Go through the listing and return every line with "triangle" in it.

**MATERIAL FOR THIS EXERCISE:**
::::::::::

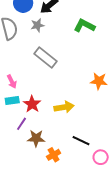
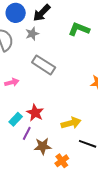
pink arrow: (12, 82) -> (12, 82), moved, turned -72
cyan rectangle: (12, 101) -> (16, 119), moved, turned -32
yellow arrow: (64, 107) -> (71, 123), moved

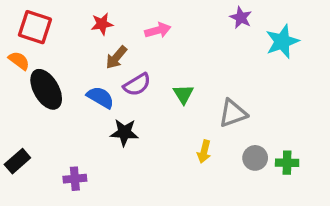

::::::::::

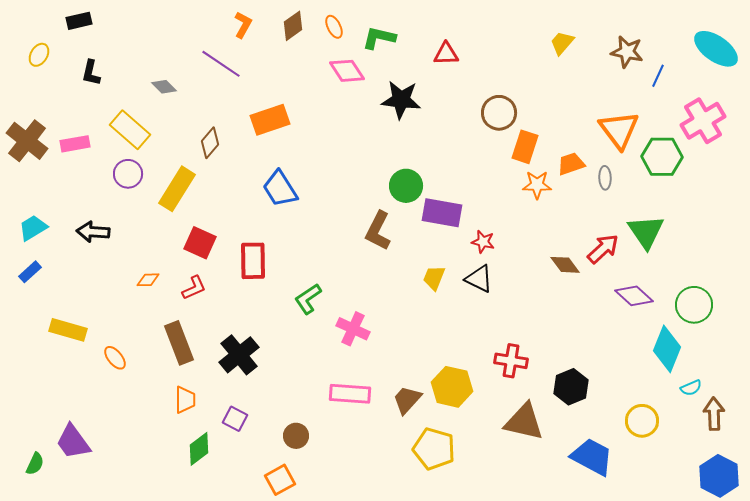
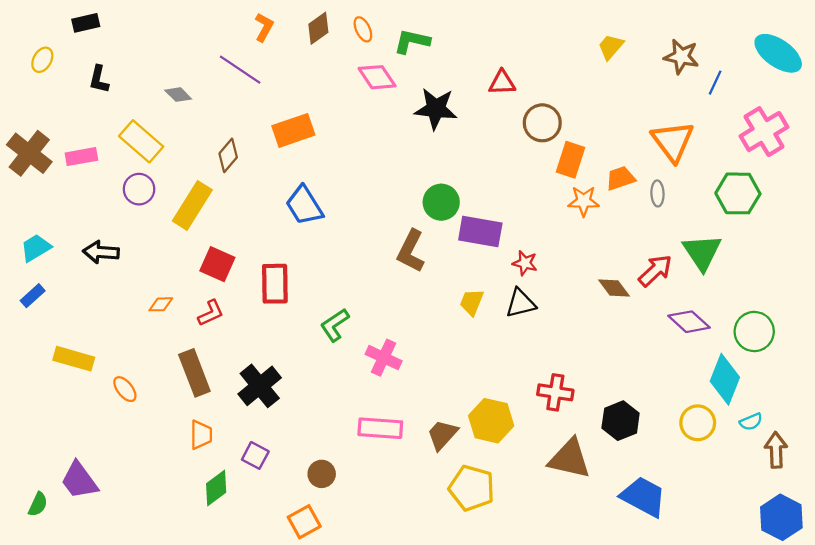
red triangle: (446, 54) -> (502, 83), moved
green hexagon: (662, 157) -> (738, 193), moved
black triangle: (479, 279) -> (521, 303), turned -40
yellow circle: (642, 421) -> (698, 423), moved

::::::::::

**EXERCISE RESPONSE:**
red triangle: (446, 54) -> (502, 83), moved
black triangle: (479, 279) -> (521, 303), turned -40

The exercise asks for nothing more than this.